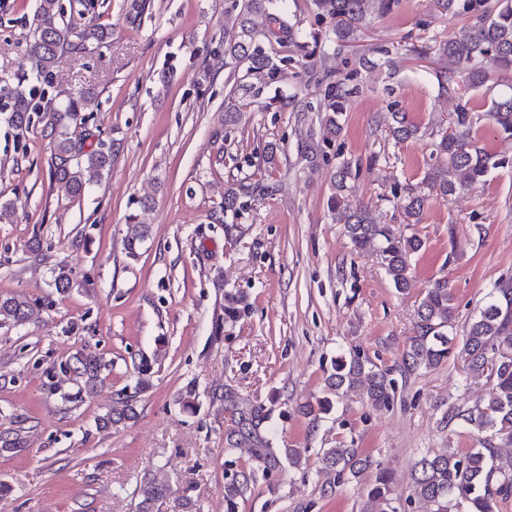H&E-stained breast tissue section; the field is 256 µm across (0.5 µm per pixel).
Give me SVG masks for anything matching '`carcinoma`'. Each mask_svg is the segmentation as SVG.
Returning <instances> with one entry per match:
<instances>
[{
	"label": "carcinoma",
	"instance_id": "carcinoma-1",
	"mask_svg": "<svg viewBox=\"0 0 512 512\" xmlns=\"http://www.w3.org/2000/svg\"><path fill=\"white\" fill-rule=\"evenodd\" d=\"M268 0H234L233 26L240 30L237 41L224 42V56L247 63L242 91L249 93L256 86L276 83L283 77L284 69L272 57L253 46L263 38L270 43L284 42L294 47L295 54L288 62L301 57L300 65L305 76L324 86L322 96L314 103L296 97L288 101L294 112L320 113L319 129L306 132L302 141V157L310 170L328 162V150L341 136L340 116L356 94L354 84L363 61L358 60L345 76L335 78L332 73H317L315 57L323 52L322 31L317 30L309 39L297 38L295 24L267 8ZM398 0H311L314 15L319 23L335 22L332 40L333 52L342 53L357 41L361 27L370 14L383 16L396 6ZM441 14L467 15L472 20L460 37L441 41L435 53L442 64L440 70L441 99L447 125L434 133L432 143L435 164L424 179V184L436 194L447 197L458 191L468 190L484 181L492 168L505 167L508 161L493 159L473 136L478 117L470 106L468 92L493 79L497 72L512 71V0H435ZM106 38L98 25H88L81 31L64 18L60 0H39L36 27L29 56L35 63L32 71L22 75L21 81L28 91L16 94L8 104L9 121L18 129L29 127L33 118L47 119L50 125L60 128L53 145L54 158L58 159L52 175L64 194L76 196L85 188L102 180L110 170L112 156L117 152L116 143L100 140L85 149L86 139L68 136L67 129L73 121L87 125L81 115L86 108L89 93L78 91L67 96L66 103L45 111L49 99L42 86L50 83L59 58L65 53H77L84 43L97 44ZM487 119L499 132L512 136V85L491 101L486 111ZM389 135L397 143L419 137L420 127L408 115L390 107ZM360 164L344 159L332 172L330 195L327 205L336 223L344 225L345 232L356 250L377 245L386 273L394 288L402 293L409 287L411 257L425 247L424 240L416 234L407 235L388 224H378L371 210L364 204H354L349 199V182L357 176ZM426 197L411 190L401 201L406 217L416 221L422 214ZM138 226L127 238L129 257H138L137 244L148 235L150 225L132 217ZM73 284L72 270L61 266L53 272V286L57 293L68 292ZM44 304L22 295L0 297V325L20 326L40 319ZM455 306L448 280L437 279L424 292L416 310L415 335L402 358L401 372L410 375L419 369H434L452 356L465 363L467 375L486 380L488 392L472 407L451 413L450 419L463 421L475 434L479 447L459 457L454 453L428 451L414 464L412 470L411 498L423 512H495L498 498L512 494V461H501L498 443H512V278L495 284L489 300L474 316L461 337L454 335ZM109 362L93 350H83L66 361L64 372H70L90 392L100 381ZM138 380L135 389L142 392L149 387L152 371L147 358L135 366ZM392 369L382 368L367 357L355 352L350 359L334 361L332 372L326 377L327 395L300 405L299 412L309 423L316 424L321 414L328 411L331 396L354 393L375 408H386L394 400L395 381ZM225 409L238 415L237 428L226 434L227 449L245 446L265 472L288 466L299 468L304 459L303 448H275L260 434L265 414L260 407L242 409L230 394H225ZM136 418L134 396L124 391L116 393L112 407L98 418L99 429L109 430ZM28 443L24 428L0 433V448L18 449ZM323 472L329 475V487L357 478L363 471L373 468L376 478L367 490L360 512H399L391 497L392 476L379 462L361 457L357 448L339 445L324 448L321 453ZM254 472L242 470L224 477V502L226 512H238L239 501L251 490ZM170 487L156 476L146 474L137 484L135 492L140 499V512H151L153 504L166 496Z\"/></svg>",
	"mask_w": 512,
	"mask_h": 512
}]
</instances>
════════════════════
§ Written exercise: Reply with nothing but the number of lines in the data above that contain "carcinoma".

§ Solved exercise: 3